## The data:
****
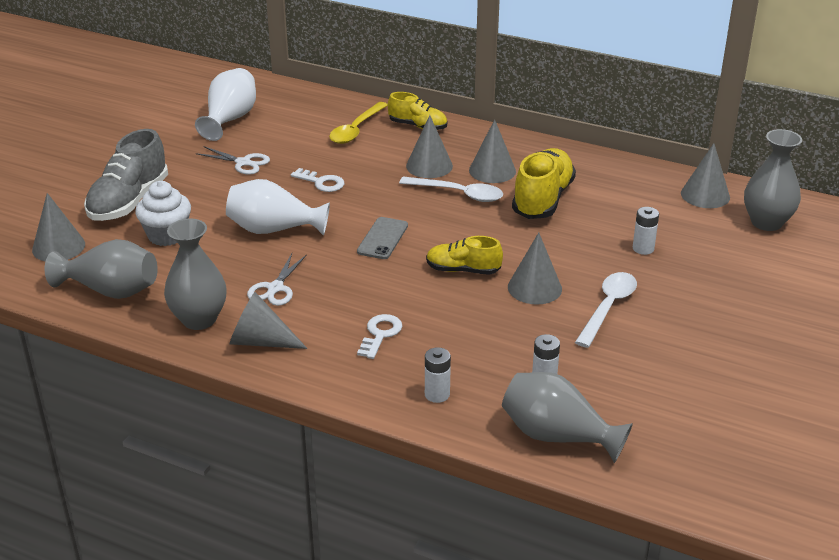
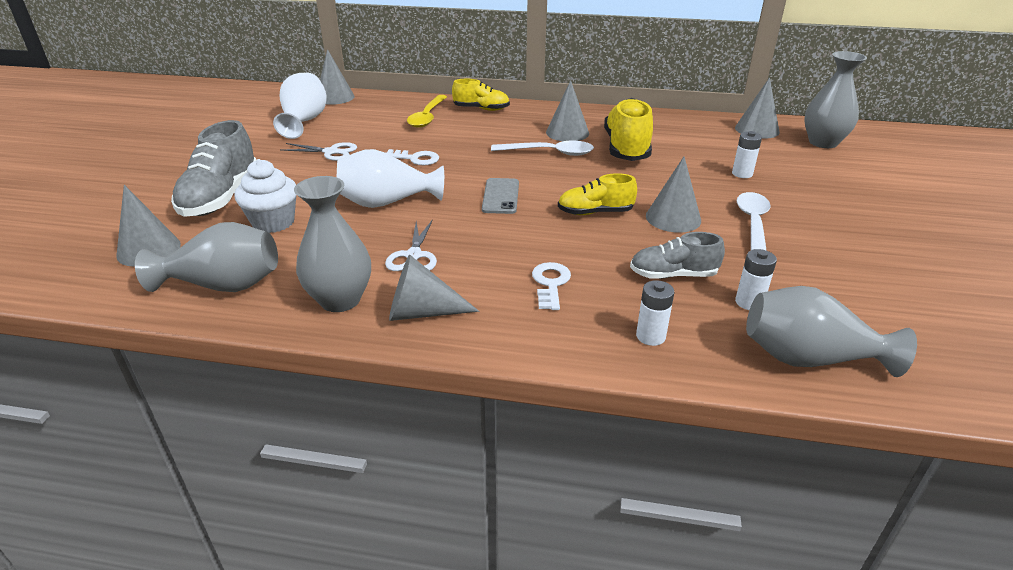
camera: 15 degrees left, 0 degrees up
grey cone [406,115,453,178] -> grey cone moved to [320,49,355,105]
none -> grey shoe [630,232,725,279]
****
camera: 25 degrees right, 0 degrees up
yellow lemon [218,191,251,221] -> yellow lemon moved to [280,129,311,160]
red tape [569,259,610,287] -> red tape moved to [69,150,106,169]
****
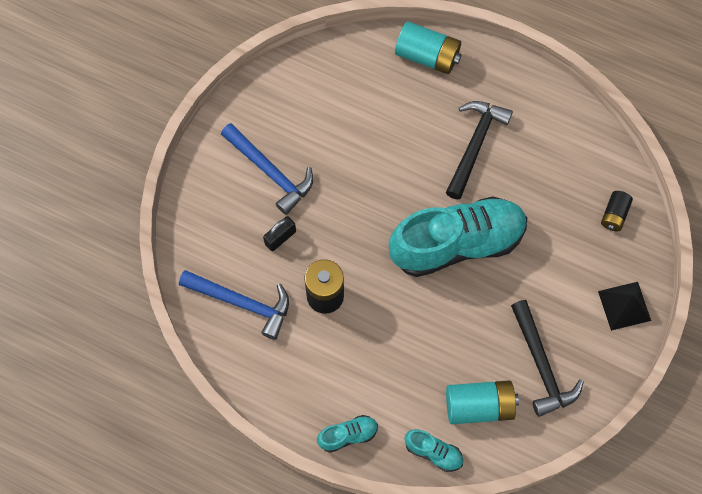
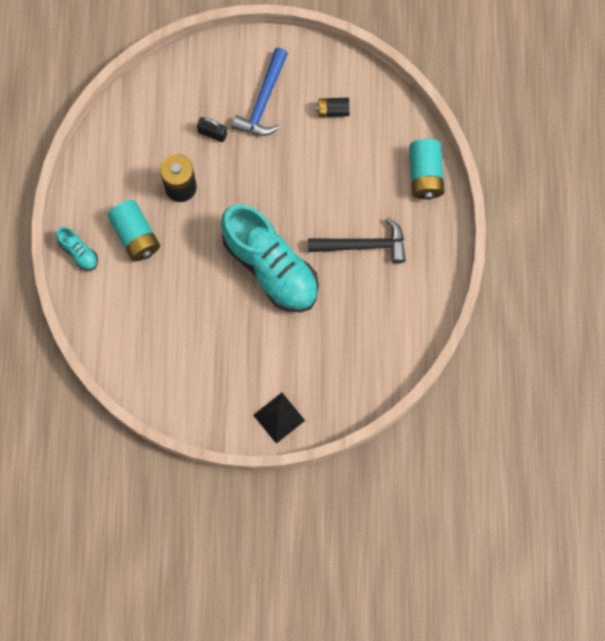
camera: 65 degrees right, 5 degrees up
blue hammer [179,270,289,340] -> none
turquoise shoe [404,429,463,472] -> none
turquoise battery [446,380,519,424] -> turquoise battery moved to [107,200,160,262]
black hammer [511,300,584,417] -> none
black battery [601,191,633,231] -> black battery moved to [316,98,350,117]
****
## Your goal:
Return only the part of the records above that opens with the line containing "turquoise shoe [404,429,463,472] -> none" and closes with the line containing "black battery [601,191,633,231]", ends included.

## Response to this task:
turquoise shoe [404,429,463,472] -> none
turquoise battery [446,380,519,424] -> turquoise battery moved to [107,200,160,262]
black hammer [511,300,584,417] -> none
black battery [601,191,633,231] -> black battery moved to [316,98,350,117]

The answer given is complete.